Data for processing:
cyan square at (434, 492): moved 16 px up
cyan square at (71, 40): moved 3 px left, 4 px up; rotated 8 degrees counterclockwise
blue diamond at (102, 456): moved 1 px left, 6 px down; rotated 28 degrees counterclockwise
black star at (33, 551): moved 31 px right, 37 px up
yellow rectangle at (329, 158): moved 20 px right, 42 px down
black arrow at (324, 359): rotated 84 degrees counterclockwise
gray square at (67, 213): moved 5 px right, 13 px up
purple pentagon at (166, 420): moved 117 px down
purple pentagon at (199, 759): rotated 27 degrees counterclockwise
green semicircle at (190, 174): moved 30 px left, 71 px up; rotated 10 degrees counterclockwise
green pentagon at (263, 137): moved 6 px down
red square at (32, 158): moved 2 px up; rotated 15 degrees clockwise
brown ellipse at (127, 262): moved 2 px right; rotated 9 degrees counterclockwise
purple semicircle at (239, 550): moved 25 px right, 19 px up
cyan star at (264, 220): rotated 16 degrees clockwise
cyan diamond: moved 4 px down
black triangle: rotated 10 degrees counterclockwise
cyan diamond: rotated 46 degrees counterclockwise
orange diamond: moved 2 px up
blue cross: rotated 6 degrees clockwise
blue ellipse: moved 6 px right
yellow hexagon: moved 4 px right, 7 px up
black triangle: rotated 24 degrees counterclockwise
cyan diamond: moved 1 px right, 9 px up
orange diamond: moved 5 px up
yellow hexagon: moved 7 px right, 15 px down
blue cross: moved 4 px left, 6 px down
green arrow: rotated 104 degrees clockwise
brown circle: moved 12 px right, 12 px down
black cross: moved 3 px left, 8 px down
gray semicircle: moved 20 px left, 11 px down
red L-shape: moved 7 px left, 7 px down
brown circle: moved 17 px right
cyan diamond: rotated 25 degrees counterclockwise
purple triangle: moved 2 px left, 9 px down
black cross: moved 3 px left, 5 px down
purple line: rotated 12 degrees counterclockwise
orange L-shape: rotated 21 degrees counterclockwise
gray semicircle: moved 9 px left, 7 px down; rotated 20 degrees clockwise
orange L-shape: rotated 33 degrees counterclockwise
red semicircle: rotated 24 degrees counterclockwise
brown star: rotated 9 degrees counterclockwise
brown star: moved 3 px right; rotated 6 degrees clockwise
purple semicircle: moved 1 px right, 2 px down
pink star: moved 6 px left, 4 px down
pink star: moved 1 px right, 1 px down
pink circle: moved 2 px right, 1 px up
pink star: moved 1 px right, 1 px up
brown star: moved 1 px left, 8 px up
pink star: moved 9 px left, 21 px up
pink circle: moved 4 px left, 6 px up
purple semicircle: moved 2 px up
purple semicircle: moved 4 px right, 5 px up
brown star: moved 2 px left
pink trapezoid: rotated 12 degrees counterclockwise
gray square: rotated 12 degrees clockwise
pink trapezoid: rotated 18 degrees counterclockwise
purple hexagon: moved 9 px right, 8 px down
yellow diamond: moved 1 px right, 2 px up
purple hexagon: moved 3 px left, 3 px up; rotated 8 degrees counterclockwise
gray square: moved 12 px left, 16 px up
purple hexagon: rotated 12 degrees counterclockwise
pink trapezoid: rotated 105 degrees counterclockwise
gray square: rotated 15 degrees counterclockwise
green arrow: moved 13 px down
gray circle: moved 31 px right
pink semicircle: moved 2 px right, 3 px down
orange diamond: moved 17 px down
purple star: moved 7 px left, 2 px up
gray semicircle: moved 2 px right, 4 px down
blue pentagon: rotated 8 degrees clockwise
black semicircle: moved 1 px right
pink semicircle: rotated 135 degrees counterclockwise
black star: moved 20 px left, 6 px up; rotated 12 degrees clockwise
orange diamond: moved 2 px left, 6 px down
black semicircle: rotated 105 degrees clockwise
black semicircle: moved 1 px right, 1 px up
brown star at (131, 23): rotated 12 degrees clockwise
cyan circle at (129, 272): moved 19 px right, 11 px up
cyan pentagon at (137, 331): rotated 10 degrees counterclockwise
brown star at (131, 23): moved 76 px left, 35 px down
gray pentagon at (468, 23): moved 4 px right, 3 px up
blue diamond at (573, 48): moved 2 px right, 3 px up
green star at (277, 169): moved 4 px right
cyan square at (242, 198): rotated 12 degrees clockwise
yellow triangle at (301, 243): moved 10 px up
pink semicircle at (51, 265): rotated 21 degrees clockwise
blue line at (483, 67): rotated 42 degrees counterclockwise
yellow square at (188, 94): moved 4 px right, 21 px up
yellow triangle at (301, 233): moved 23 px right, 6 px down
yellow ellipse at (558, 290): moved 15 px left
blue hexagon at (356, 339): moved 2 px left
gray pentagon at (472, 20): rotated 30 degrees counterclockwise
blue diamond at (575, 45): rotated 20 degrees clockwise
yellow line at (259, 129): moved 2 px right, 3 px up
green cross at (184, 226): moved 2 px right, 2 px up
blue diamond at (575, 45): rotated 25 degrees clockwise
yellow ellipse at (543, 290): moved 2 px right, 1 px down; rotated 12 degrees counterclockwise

Exercise:
Reproduce all of the entries above line for line, without changing a single word or number.

The reply:
cyan square at (434, 492): moved 16 px up
cyan square at (71, 40): moved 3 px left, 4 px up; rotated 8 degrees counterclockwise
blue diamond at (102, 456): moved 1 px left, 6 px down; rotated 28 degrees counterclockwise
black star at (33, 551): moved 31 px right, 37 px up
yellow rectangle at (329, 158): moved 20 px right, 42 px down
black arrow at (324, 359): rotated 84 degrees counterclockwise
gray square at (67, 213): moved 5 px right, 13 px up
purple pentagon at (166, 420): moved 117 px down
purple pentagon at (199, 759): rotated 27 degrees counterclockwise
green semicircle at (190, 174): moved 30 px left, 71 px up; rotated 10 degrees counterclockwise
green pentagon at (263, 137): moved 6 px down
red square at (32, 158): moved 2 px up; rotated 15 degrees clockwise
brown ellipse at (127, 262): moved 2 px right; rotated 9 degrees counterclockwise
purple semicircle at (239, 550): moved 25 px right, 19 px up
cyan star at (264, 220): rotated 16 degrees clockwise
cyan diamond: moved 4 px down
black triangle: rotated 10 degrees counterclockwise
cyan diamond: rotated 46 degrees counterclockwise
orange diamond: moved 2 px up
blue cross: rotated 6 degrees clockwise
blue ellipse: moved 6 px right
yellow hexagon: moved 4 px right, 7 px up
black triangle: rotated 24 degrees counterclockwise
cyan diamond: moved 1 px right, 9 px up
orange diamond: moved 5 px up
yellow hexagon: moved 7 px right, 15 px down
blue cross: moved 4 px left, 6 px down
green arrow: rotated 104 degrees clockwise
brown circle: moved 12 px right, 12 px down
black cross: moved 3 px left, 8 px down
gray semicircle: moved 20 px left, 11 px down
red L-shape: moved 7 px left, 7 px down
brown circle: moved 17 px right
cyan diamond: rotated 25 degrees counterclockwise
purple triangle: moved 2 px left, 9 px down
black cross: moved 3 px left, 5 px down
purple line: rotated 12 degrees counterclockwise
orange L-shape: rotated 21 degrees counterclockwise
gray semicircle: moved 9 px left, 7 px down; rotated 20 degrees clockwise
orange L-shape: rotated 33 degrees counterclockwise
red semicircle: rotated 24 degrees counterclockwise
brown star: rotated 9 degrees counterclockwise
brown star: moved 3 px right; rotated 6 degrees clockwise
purple semicircle: moved 1 px right, 2 px down
pink star: moved 6 px left, 4 px down
pink star: moved 1 px right, 1 px down
pink circle: moved 2 px right, 1 px up
pink star: moved 1 px right, 1 px up
brown star: moved 1 px left, 8 px up
pink star: moved 9 px left, 21 px up
pink circle: moved 4 px left, 6 px up
purple semicircle: moved 2 px up
purple semicircle: moved 4 px right, 5 px up
brown star: moved 2 px left
pink trapezoid: rotated 12 degrees counterclockwise
gray square: rotated 12 degrees clockwise
pink trapezoid: rotated 18 degrees counterclockwise
purple hexagon: moved 9 px right, 8 px down
yellow diamond: moved 1 px right, 2 px up
purple hexagon: moved 3 px left, 3 px up; rotated 8 degrees counterclockwise
gray square: moved 12 px left, 16 px up
purple hexagon: rotated 12 degrees counterclockwise
pink trapezoid: rotated 105 degrees counterclockwise
gray square: rotated 15 degrees counterclockwise
green arrow: moved 13 px down
gray circle: moved 31 px right
pink semicircle: moved 2 px right, 3 px down
orange diamond: moved 17 px down
purple star: moved 7 px left, 2 px up
gray semicircle: moved 2 px right, 4 px down
blue pentagon: rotated 8 degrees clockwise
black semicircle: moved 1 px right
pink semicircle: rotated 135 degrees counterclockwise
black star: moved 20 px left, 6 px up; rotated 12 degrees clockwise
orange diamond: moved 2 px left, 6 px down
black semicircle: rotated 105 degrees clockwise
black semicircle: moved 1 px right, 1 px up
brown star at (131, 23): rotated 12 degrees clockwise
cyan circle at (129, 272): moved 19 px right, 11 px up
cyan pentagon at (137, 331): rotated 10 degrees counterclockwise
brown star at (131, 23): moved 76 px left, 35 px down
gray pentagon at (468, 23): moved 4 px right, 3 px up
blue diamond at (573, 48): moved 2 px right, 3 px up
green star at (277, 169): moved 4 px right
cyan square at (242, 198): rotated 12 degrees clockwise
yellow triangle at (301, 243): moved 10 px up
pink semicircle at (51, 265): rotated 21 degrees clockwise
blue line at (483, 67): rotated 42 degrees counterclockwise
yellow square at (188, 94): moved 4 px right, 21 px up
yellow triangle at (301, 233): moved 23 px right, 6 px down
yellow ellipse at (558, 290): moved 15 px left
blue hexagon at (356, 339): moved 2 px left
gray pentagon at (472, 20): rotated 30 degrees counterclockwise
blue diamond at (575, 45): rotated 20 degrees clockwise
yellow line at (259, 129): moved 2 px right, 3 px up
green cross at (184, 226): moved 2 px right, 2 px up
blue diamond at (575, 45): rotated 25 degrees clockwise
yellow ellipse at (543, 290): moved 2 px right, 1 px down; rotated 12 degrees counterclockwise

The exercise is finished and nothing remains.